### Extracted entries

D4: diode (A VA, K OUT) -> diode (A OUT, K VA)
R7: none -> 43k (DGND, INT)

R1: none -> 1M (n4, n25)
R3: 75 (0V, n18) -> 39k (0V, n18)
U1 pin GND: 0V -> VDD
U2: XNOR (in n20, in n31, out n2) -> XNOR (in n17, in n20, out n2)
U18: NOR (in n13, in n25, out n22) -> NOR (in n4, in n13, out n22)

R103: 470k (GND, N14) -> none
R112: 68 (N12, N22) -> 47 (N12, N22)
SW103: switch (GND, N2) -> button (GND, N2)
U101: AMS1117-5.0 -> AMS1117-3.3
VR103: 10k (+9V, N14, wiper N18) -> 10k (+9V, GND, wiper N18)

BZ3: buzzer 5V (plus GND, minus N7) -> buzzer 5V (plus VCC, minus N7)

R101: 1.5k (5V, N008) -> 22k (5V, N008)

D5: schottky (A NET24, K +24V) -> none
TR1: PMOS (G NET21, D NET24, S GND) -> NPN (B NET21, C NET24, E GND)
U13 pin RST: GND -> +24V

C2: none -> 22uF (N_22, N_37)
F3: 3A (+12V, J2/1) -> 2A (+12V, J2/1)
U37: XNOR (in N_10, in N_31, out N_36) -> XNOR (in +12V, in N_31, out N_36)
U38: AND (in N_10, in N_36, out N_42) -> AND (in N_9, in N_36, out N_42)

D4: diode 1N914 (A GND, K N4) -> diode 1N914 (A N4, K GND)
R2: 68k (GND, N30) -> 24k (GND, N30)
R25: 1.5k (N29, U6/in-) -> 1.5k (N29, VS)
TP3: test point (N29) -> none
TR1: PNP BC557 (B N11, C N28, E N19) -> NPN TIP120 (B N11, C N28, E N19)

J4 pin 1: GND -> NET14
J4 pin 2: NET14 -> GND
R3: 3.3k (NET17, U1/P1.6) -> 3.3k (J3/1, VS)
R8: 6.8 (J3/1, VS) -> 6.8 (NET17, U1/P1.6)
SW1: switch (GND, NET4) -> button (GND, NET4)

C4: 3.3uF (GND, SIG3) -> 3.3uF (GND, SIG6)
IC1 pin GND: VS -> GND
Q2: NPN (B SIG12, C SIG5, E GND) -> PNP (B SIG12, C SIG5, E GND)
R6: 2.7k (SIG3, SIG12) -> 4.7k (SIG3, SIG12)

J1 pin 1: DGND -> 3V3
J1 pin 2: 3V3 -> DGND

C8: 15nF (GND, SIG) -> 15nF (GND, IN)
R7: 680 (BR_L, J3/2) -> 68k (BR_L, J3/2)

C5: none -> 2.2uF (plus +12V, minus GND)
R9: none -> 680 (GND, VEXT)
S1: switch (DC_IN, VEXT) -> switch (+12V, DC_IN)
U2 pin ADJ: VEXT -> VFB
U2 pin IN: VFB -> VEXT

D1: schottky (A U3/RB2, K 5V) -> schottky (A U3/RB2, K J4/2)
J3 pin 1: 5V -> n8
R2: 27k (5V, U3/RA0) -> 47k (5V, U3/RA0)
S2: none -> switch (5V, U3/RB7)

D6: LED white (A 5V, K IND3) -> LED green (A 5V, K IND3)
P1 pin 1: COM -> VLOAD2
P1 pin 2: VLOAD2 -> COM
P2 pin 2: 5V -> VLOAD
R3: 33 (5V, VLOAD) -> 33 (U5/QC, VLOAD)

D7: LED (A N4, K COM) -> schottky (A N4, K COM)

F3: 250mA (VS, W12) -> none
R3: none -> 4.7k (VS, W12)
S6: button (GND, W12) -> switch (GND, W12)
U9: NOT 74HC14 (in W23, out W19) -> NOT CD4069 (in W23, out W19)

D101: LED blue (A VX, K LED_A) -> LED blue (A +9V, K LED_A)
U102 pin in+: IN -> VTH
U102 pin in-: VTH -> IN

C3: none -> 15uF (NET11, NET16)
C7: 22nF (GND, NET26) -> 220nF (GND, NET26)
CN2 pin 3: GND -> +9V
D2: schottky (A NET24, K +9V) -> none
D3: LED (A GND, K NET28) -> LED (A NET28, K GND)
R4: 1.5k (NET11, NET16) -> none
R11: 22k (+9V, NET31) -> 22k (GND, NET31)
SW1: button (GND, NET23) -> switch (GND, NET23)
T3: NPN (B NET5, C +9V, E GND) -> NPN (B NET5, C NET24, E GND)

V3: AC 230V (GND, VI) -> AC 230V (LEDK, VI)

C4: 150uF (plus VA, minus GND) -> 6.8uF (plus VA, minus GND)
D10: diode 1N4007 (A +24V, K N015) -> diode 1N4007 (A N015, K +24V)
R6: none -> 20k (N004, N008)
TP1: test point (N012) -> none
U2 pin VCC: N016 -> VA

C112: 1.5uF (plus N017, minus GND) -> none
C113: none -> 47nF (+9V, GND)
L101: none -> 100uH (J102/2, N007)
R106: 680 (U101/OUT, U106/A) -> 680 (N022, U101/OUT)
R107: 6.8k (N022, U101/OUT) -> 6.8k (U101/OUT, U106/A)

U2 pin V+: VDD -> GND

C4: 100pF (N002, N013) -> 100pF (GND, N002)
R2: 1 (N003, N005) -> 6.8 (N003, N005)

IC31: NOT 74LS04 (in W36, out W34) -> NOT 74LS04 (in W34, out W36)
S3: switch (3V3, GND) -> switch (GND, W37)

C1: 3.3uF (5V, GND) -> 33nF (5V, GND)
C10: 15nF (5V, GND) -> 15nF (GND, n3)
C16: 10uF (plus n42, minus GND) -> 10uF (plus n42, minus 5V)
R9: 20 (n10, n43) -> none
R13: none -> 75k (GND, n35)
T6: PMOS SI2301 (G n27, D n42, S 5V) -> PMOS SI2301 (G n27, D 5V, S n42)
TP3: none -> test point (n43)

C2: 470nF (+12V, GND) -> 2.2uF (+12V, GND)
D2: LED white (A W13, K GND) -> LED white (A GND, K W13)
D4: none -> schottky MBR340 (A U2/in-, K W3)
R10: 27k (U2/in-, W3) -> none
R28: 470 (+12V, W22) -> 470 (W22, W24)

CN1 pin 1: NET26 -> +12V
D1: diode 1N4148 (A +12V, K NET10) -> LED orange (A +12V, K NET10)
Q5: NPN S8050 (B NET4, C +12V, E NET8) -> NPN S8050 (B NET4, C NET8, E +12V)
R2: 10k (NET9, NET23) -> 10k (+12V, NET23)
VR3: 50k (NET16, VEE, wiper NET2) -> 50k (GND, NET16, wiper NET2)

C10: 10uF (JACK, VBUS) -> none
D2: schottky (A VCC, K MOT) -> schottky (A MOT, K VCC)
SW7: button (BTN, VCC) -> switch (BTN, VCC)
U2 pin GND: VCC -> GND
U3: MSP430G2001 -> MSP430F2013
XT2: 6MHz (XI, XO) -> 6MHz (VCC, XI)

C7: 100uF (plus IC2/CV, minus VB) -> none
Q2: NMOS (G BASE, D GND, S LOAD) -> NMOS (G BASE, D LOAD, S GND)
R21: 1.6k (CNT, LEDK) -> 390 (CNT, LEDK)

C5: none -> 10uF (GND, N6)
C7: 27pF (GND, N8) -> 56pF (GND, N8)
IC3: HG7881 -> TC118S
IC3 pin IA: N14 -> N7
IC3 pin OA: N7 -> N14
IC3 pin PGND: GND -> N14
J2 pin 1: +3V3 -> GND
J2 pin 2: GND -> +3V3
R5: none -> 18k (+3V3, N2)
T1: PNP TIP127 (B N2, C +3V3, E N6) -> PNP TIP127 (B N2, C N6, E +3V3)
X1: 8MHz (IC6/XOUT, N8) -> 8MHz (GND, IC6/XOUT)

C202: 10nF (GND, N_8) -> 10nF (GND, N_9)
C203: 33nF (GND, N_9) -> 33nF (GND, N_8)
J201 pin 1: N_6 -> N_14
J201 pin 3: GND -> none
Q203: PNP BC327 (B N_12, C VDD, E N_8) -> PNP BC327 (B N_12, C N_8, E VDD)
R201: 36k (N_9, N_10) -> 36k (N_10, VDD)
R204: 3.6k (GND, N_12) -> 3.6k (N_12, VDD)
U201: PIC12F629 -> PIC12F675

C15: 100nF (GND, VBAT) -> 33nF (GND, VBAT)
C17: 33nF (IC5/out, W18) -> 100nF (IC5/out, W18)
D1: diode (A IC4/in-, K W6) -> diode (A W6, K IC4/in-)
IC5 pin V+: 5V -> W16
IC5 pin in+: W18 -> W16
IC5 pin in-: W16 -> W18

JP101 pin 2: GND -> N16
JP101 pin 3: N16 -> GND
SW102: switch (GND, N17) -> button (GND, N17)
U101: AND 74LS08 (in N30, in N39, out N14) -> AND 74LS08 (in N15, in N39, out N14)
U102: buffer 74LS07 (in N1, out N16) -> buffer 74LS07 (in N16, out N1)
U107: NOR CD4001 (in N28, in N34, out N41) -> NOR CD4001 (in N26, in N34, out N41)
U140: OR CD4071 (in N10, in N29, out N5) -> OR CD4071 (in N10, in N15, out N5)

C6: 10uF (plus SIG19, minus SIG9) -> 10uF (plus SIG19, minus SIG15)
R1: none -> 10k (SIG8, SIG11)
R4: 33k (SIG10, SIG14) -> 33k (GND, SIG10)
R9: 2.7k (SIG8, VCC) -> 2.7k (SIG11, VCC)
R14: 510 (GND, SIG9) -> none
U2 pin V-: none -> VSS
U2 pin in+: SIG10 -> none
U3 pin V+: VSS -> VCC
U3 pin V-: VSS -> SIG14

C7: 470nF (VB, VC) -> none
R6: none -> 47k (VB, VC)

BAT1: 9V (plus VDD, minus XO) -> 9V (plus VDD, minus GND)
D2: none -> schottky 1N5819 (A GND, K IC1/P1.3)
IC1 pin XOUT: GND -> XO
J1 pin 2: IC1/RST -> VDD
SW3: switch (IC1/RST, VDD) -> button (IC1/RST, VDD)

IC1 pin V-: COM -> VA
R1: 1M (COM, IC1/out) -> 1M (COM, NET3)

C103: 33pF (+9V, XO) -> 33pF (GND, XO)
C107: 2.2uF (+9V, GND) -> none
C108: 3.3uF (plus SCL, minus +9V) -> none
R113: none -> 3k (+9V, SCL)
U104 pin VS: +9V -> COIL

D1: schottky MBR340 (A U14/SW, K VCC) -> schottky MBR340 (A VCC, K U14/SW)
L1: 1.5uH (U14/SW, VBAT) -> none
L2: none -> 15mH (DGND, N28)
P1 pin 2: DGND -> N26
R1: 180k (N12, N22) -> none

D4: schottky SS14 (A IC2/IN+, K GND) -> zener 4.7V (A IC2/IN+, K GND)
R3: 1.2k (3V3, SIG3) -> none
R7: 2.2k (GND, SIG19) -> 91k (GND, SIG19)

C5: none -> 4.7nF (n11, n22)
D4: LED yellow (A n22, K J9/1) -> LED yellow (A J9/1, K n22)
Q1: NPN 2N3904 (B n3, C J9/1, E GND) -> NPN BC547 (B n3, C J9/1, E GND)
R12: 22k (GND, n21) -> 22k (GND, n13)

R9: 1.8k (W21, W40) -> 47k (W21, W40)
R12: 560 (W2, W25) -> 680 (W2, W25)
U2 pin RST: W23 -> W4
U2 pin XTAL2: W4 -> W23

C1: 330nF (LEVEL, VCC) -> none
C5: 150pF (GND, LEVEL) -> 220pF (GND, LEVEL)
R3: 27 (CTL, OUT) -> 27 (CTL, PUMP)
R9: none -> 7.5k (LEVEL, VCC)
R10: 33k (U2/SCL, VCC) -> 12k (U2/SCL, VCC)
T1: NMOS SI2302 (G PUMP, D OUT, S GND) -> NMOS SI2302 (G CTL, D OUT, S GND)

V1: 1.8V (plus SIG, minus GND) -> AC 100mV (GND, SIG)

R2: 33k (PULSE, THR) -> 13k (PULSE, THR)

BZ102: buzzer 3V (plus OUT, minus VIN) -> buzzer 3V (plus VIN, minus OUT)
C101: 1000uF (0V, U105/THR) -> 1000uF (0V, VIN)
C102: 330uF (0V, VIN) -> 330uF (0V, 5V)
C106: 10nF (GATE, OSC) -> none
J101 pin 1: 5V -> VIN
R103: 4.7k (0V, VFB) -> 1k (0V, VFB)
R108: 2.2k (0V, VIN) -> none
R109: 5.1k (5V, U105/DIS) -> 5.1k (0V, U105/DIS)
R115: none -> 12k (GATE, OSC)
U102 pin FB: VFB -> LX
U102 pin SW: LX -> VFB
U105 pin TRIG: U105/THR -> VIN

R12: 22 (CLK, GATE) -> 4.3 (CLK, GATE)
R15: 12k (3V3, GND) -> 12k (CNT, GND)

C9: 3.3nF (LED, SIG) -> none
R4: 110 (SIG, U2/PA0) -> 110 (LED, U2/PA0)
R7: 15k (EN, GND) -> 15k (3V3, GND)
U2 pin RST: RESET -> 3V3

######

**Work instructions**
Nothing but the lines from the one holding "C9: 3.3nF (LED, SIG) -> none" to the end of the entries should be output, each exactly as it appears.

**Reply**
C9: 3.3nF (LED, SIG) -> none
R4: 110 (SIG, U2/PA0) -> 110 (LED, U2/PA0)
R7: 15k (EN, GND) -> 15k (3V3, GND)
U2 pin RST: RESET -> 3V3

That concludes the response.